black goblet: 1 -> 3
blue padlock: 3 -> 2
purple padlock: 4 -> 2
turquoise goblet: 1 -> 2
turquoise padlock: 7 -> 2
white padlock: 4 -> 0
* * *
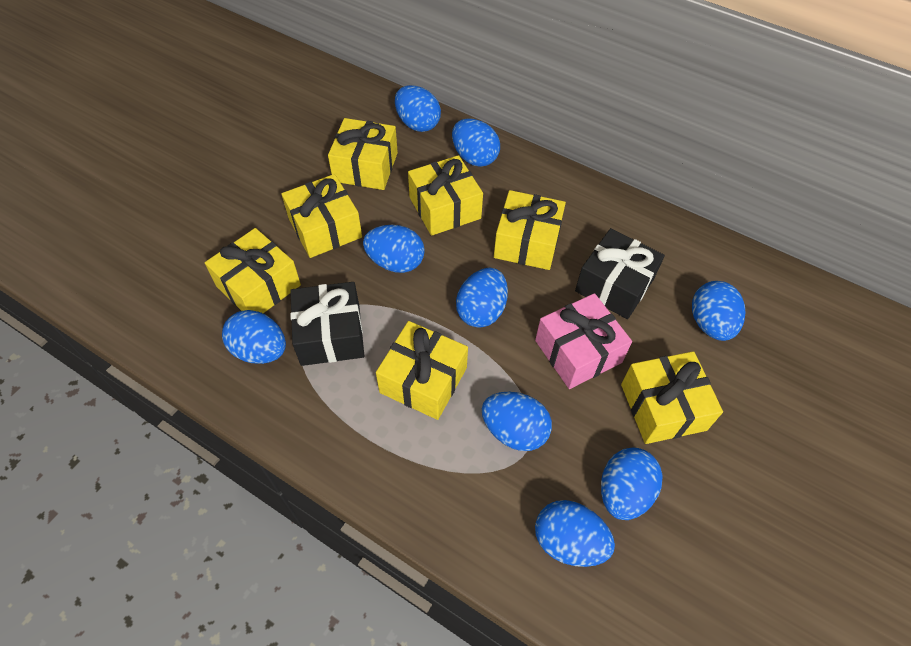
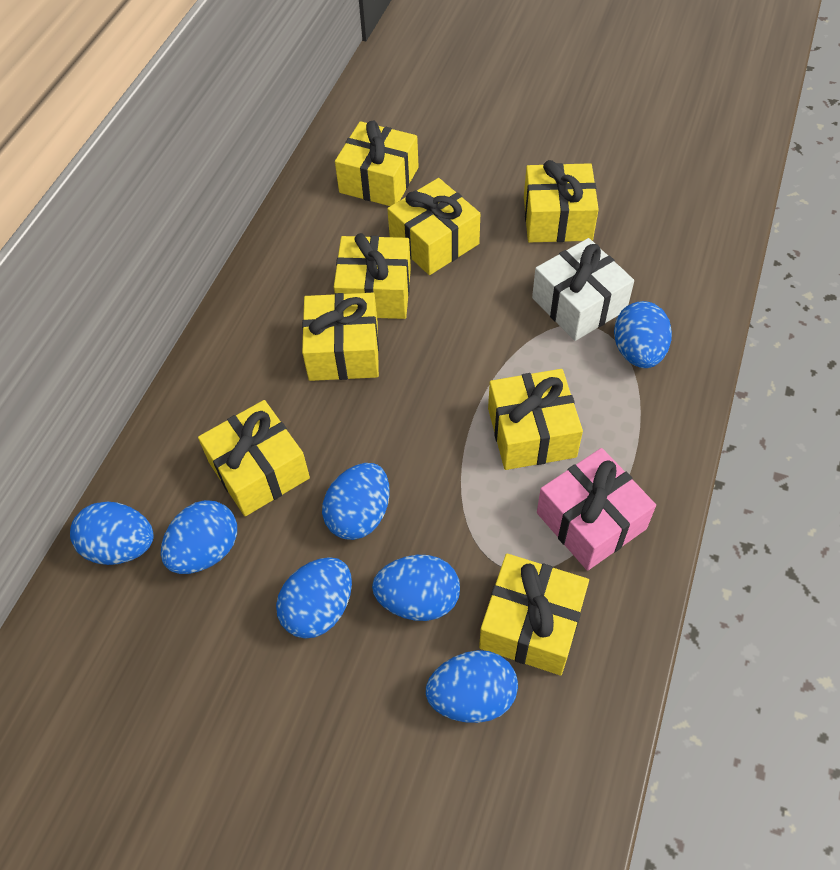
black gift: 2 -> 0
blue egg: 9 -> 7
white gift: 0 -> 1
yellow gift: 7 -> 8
==
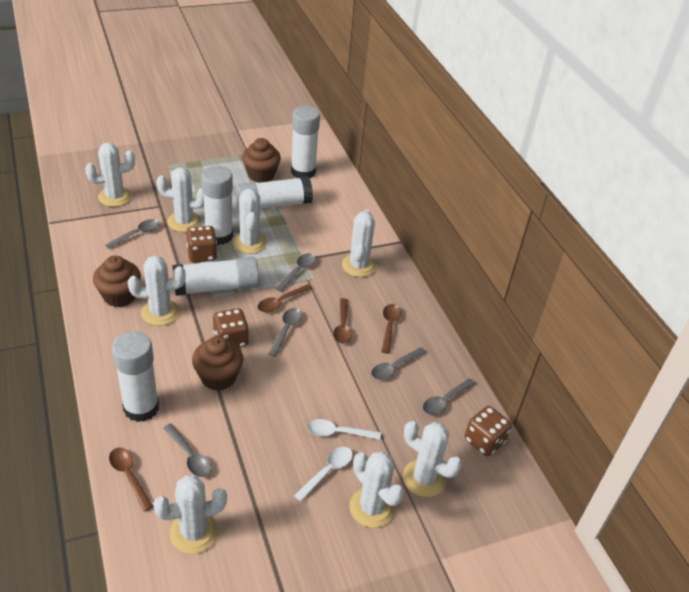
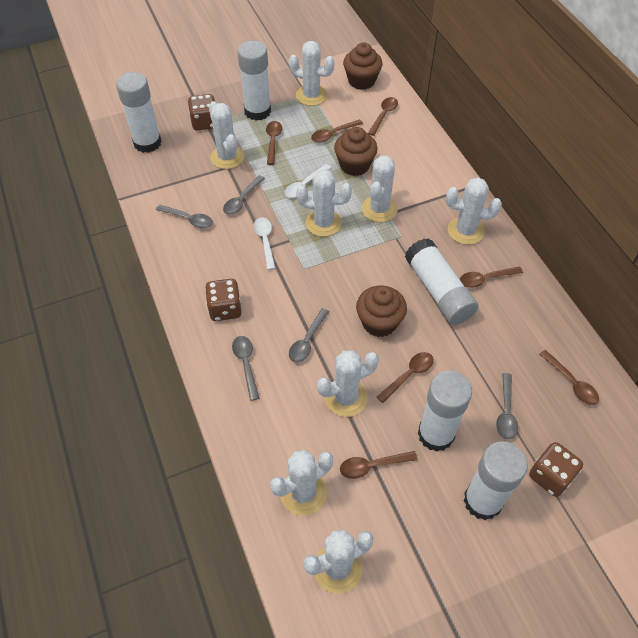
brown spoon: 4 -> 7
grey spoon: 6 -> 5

• ASSIGNMENT
Could you reproduce exactly the lines of the entries above, from the one with "blue padlock: 3 -> 2" through the one with "white padlock: 4 -> 0", and nothing else?

• TASK OUTPUT
blue padlock: 3 -> 2
purple padlock: 4 -> 2
turquoise goblet: 1 -> 2
turquoise padlock: 7 -> 2
white padlock: 4 -> 0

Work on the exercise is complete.